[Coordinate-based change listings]
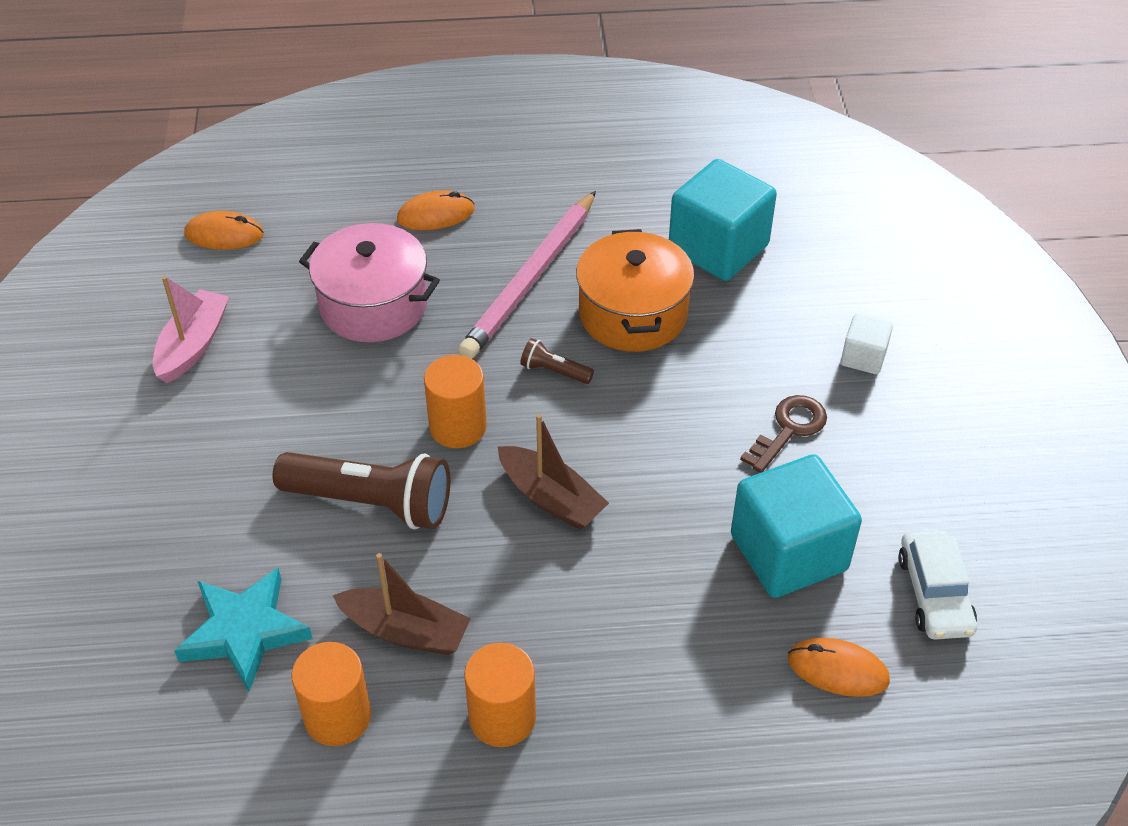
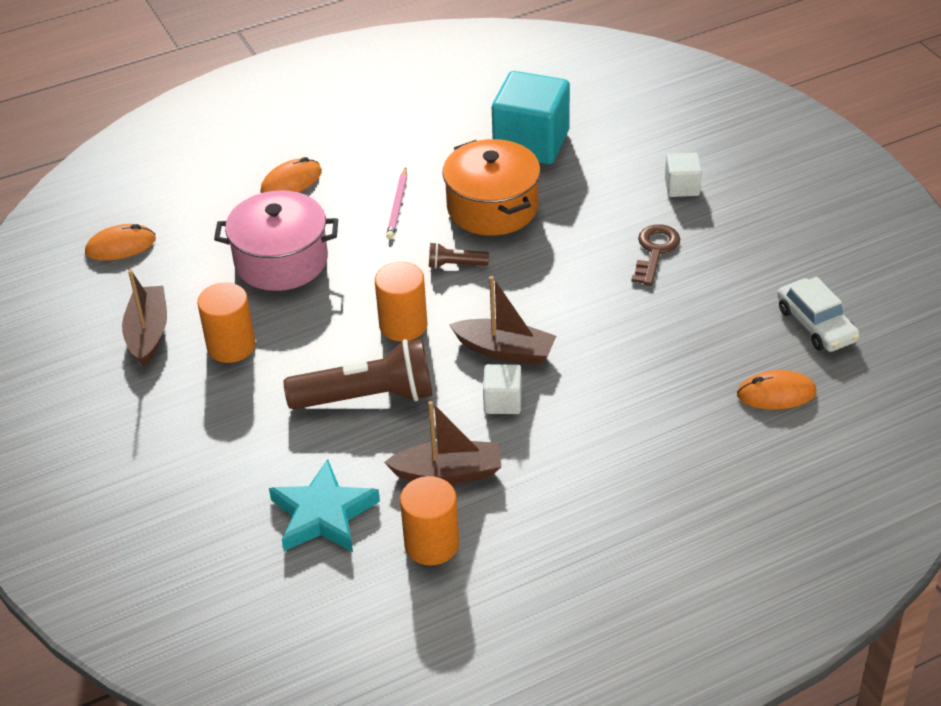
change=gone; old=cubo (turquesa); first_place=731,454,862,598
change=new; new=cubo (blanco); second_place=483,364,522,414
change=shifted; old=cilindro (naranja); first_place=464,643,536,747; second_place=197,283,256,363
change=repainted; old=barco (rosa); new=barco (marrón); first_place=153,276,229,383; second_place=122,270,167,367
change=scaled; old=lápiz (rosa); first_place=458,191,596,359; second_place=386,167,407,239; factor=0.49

• [Task to complete]: Print the entries above exactly, taking out only the pictures.

• [Task response]:
change=gone; old=cubo (turquesa); first_place=731,454,862,598
change=new; new=cubo (blanco); second_place=483,364,522,414
change=shifted; old=cilindro (naranja); first_place=464,643,536,747; second_place=197,283,256,363
change=repainted; old=barco (rosa); new=barco (marrón); first_place=153,276,229,383; second_place=122,270,167,367
change=scaled; old=lápiz (rosa); first_place=458,191,596,359; second_place=386,167,407,239; factor=0.49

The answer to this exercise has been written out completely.